** Problem **
In your answer, repeat each line of the data exactly.

** Material supplied **

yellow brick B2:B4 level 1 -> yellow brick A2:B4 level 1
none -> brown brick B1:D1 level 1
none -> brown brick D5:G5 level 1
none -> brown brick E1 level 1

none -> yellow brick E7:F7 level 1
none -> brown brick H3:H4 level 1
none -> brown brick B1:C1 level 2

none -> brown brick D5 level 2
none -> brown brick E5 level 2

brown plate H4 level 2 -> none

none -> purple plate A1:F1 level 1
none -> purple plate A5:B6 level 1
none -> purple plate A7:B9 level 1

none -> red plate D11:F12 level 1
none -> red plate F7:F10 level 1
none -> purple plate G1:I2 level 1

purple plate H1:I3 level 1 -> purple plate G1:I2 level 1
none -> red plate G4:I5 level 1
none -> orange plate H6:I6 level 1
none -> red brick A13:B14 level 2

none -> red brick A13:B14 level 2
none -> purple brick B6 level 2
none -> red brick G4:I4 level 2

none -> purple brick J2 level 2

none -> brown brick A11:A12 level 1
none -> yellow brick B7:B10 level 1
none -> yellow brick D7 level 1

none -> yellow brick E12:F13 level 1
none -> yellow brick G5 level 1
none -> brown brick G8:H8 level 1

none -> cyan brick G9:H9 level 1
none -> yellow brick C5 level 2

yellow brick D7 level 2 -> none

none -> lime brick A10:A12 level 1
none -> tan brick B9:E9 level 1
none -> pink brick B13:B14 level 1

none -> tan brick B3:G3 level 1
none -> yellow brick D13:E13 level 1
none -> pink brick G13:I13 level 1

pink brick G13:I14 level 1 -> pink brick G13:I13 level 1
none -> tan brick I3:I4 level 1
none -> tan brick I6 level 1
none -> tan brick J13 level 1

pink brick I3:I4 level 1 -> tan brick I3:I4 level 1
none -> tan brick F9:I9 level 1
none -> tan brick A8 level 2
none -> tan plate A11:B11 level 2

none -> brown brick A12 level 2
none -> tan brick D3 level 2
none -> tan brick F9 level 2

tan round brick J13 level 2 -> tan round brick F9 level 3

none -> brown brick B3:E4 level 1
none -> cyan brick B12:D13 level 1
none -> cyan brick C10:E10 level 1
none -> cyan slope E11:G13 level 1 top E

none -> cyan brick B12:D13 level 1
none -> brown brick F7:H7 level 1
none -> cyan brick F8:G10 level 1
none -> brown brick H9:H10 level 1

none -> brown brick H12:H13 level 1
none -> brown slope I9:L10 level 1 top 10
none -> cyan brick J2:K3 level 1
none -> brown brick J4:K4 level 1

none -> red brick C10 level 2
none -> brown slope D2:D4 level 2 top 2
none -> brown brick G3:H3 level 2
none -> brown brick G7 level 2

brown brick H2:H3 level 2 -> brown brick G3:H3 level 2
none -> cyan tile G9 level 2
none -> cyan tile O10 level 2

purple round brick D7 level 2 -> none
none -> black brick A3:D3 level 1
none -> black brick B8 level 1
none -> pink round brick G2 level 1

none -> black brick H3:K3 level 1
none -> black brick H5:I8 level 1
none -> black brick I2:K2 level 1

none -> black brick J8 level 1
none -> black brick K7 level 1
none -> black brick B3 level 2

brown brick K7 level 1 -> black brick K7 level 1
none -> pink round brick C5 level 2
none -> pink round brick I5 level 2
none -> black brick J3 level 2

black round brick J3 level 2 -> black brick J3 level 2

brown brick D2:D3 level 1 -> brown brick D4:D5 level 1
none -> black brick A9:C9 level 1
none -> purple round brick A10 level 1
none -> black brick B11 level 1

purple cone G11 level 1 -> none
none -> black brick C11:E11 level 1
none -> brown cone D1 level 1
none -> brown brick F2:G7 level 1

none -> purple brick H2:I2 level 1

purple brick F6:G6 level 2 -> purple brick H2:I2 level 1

** Response **
yellow brick B2:B4 level 1 -> yellow brick A2:B4 level 1
none -> brown brick B1:D1 level 1
none -> brown brick D5:G5 level 1
none -> brown brick E1 level 1

none -> yellow brick E7:F7 level 1
none -> brown brick H3:H4 level 1
none -> brown brick B1:C1 level 2

none -> brown brick D5 level 2
none -> brown brick E5 level 2

brown plate H4 level 2 -> none

none -> purple plate A1:F1 level 1
none -> purple plate A5:B6 level 1
none -> purple plate A7:B9 level 1

none -> red plate D11:F12 level 1
none -> red plate F7:F10 level 1
none -> purple plate G1:I2 level 1

purple plate H1:I3 level 1 -> purple plate G1:I2 level 1
none -> red plate G4:I5 level 1
none -> orange plate H6:I6 level 1
none -> red brick A13:B14 level 2

none -> red brick A13:B14 level 2
none -> purple brick B6 level 2
none -> red brick G4:I4 level 2

none -> purple brick J2 level 2

none -> brown brick A11:A12 level 1
none -> yellow brick B7:B10 level 1
none -> yellow brick D7 level 1

none -> yellow brick E12:F13 level 1
none -> yellow brick G5 level 1
none -> brown brick G8:H8 level 1

none -> cyan brick G9:H9 level 1
none -> yellow brick C5 level 2

yellow brick D7 level 2 -> none

none -> lime brick A10:A12 level 1
none -> tan brick B9:E9 level 1
none -> pink brick B13:B14 level 1

none -> tan brick B3:G3 level 1
none -> yellow brick D13:E13 level 1
none -> pink brick G13:I13 level 1

pink brick G13:I14 level 1 -> pink brick G13:I13 level 1
none -> tan brick I3:I4 level 1
none -> tan brick I6 level 1
none -> tan brick J13 level 1

pink brick I3:I4 level 1 -> tan brick I3:I4 level 1
none -> tan brick F9:I9 level 1
none -> tan brick A8 level 2
none -> tan plate A11:B11 level 2

none -> brown brick A12 level 2
none -> tan brick D3 level 2
none -> tan brick F9 level 2

tan round brick J13 level 2 -> tan round brick F9 level 3

none -> brown brick B3:E4 level 1
none -> cyan brick B12:D13 level 1
none -> cyan brick C10:E10 level 1
none -> cyan slope E11:G13 level 1 top E

none -> cyan brick B12:D13 level 1
none -> brown brick F7:H7 level 1
none -> cyan brick F8:G10 level 1
none -> brown brick H9:H10 level 1

none -> brown brick H12:H13 level 1
none -> brown slope I9:L10 level 1 top 10
none -> cyan brick J2:K3 level 1
none -> brown brick J4:K4 level 1

none -> red brick C10 level 2
none -> brown slope D2:D4 level 2 top 2
none -> brown brick G3:H3 level 2
none -> brown brick G7 level 2

brown brick H2:H3 level 2 -> brown brick G3:H3 level 2
none -> cyan tile G9 level 2
none -> cyan tile O10 level 2

purple round brick D7 level 2 -> none
none -> black brick A3:D3 level 1
none -> black brick B8 level 1
none -> pink round brick G2 level 1

none -> black brick H3:K3 level 1
none -> black brick H5:I8 level 1
none -> black brick I2:K2 level 1

none -> black brick J8 level 1
none -> black brick K7 level 1
none -> black brick B3 level 2

brown brick K7 level 1 -> black brick K7 level 1
none -> pink round brick C5 level 2
none -> pink round brick I5 level 2
none -> black brick J3 level 2

black round brick J3 level 2 -> black brick J3 level 2

brown brick D2:D3 level 1 -> brown brick D4:D5 level 1
none -> black brick A9:C9 level 1
none -> purple round brick A10 level 1
none -> black brick B11 level 1

purple cone G11 level 1 -> none
none -> black brick C11:E11 level 1
none -> brown cone D1 level 1
none -> brown brick F2:G7 level 1

none -> purple brick H2:I2 level 1

purple brick F6:G6 level 2 -> purple brick H2:I2 level 1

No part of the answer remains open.